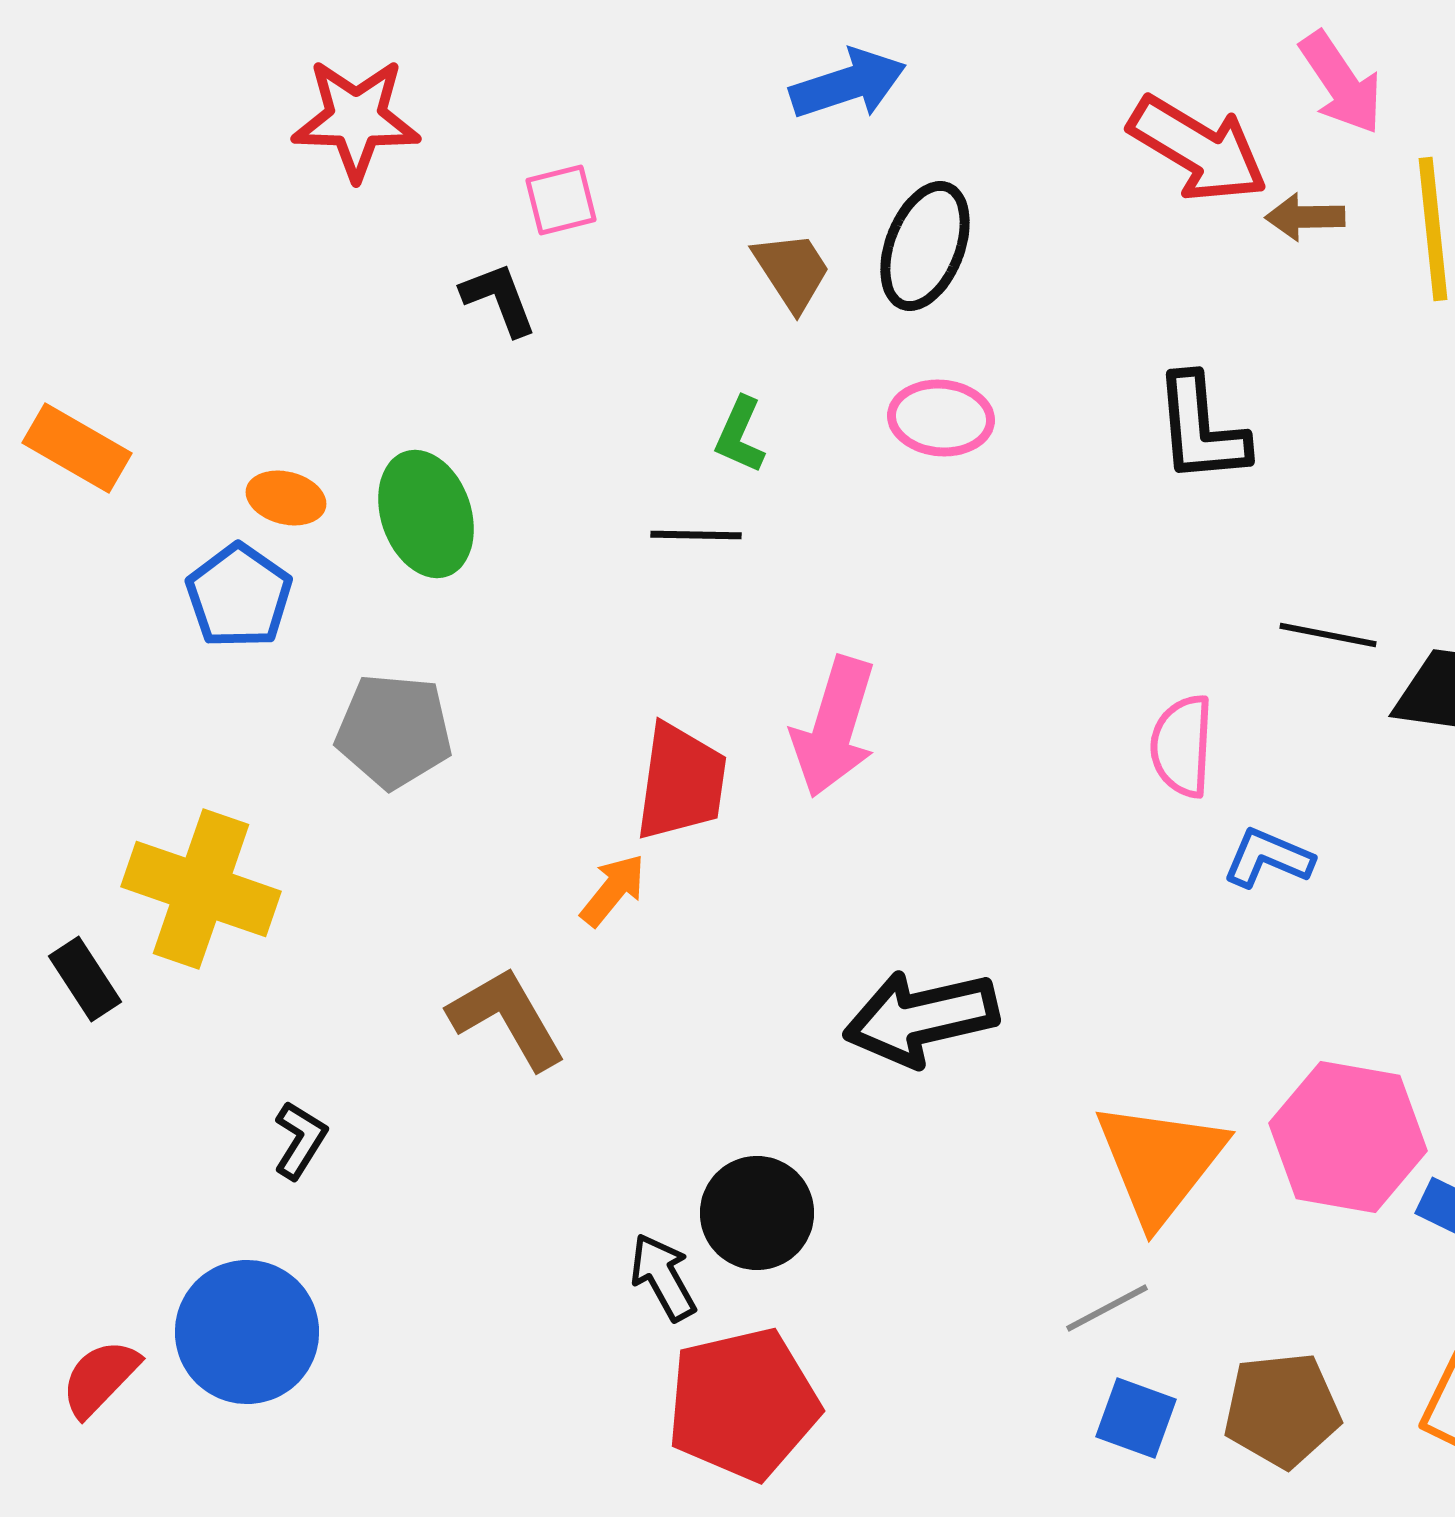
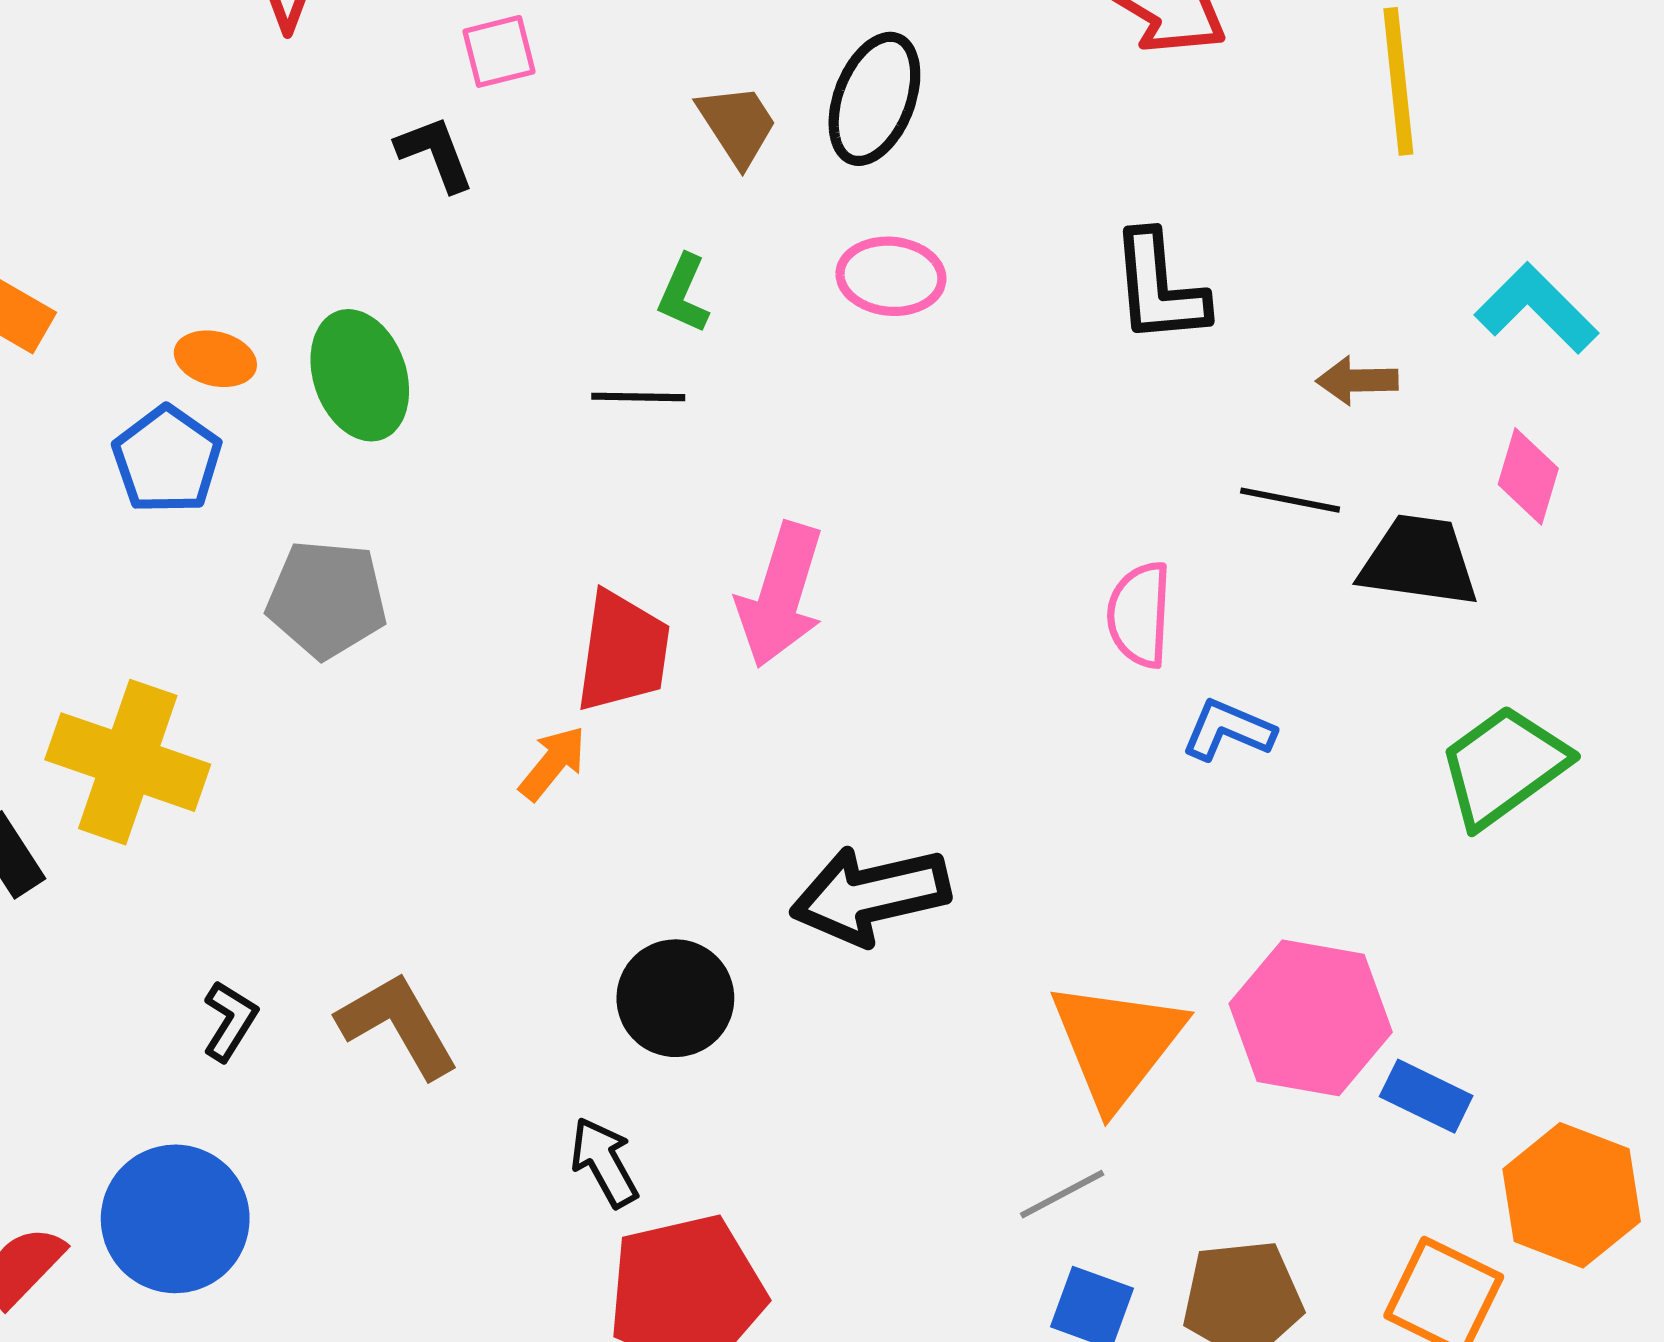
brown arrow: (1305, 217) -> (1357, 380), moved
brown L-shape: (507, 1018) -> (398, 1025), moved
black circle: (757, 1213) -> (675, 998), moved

= = = = =

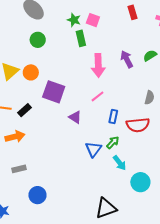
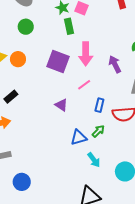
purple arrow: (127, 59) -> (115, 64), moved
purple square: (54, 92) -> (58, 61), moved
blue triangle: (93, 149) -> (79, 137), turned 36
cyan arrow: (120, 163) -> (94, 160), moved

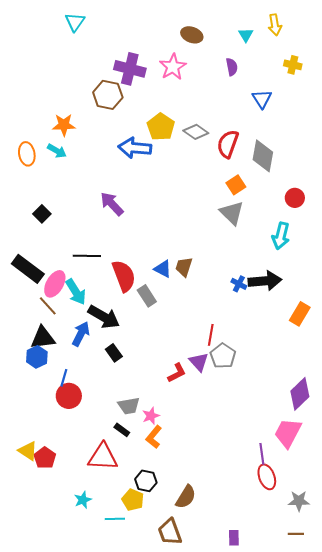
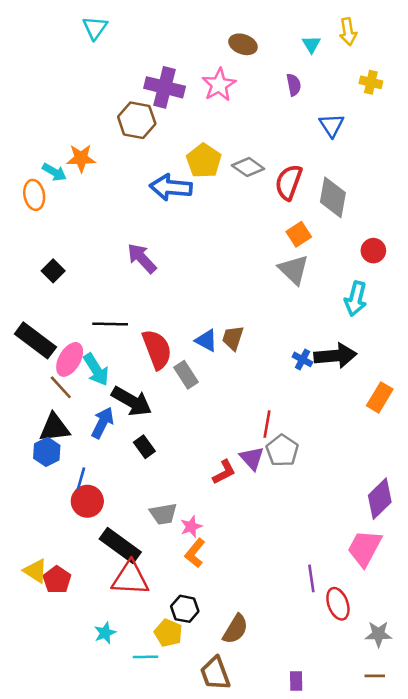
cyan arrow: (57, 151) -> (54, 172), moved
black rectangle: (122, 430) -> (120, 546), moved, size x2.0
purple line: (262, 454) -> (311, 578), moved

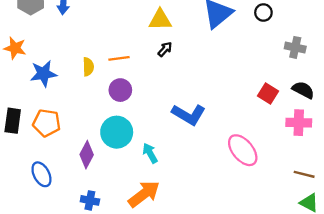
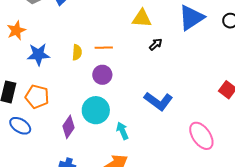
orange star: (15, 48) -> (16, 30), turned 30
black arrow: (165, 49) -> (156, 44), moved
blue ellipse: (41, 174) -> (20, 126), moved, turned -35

= = = = =

* [Instructions to follow]:
Working from the entries above, reproduce exactly and only the lines beginning with the line that has "cyan arrow: (57, 151) -> (54, 172), moved" and ending with the line that has "blue ellipse: (41, 174)"; omit all pictures.

* [Exercise answer]:
cyan arrow: (57, 151) -> (54, 172), moved
black rectangle: (122, 430) -> (120, 546), moved, size x2.0
purple line: (262, 454) -> (311, 578), moved

orange star: (15, 48) -> (16, 30), turned 30
black arrow: (165, 49) -> (156, 44), moved
blue ellipse: (41, 174) -> (20, 126), moved, turned -35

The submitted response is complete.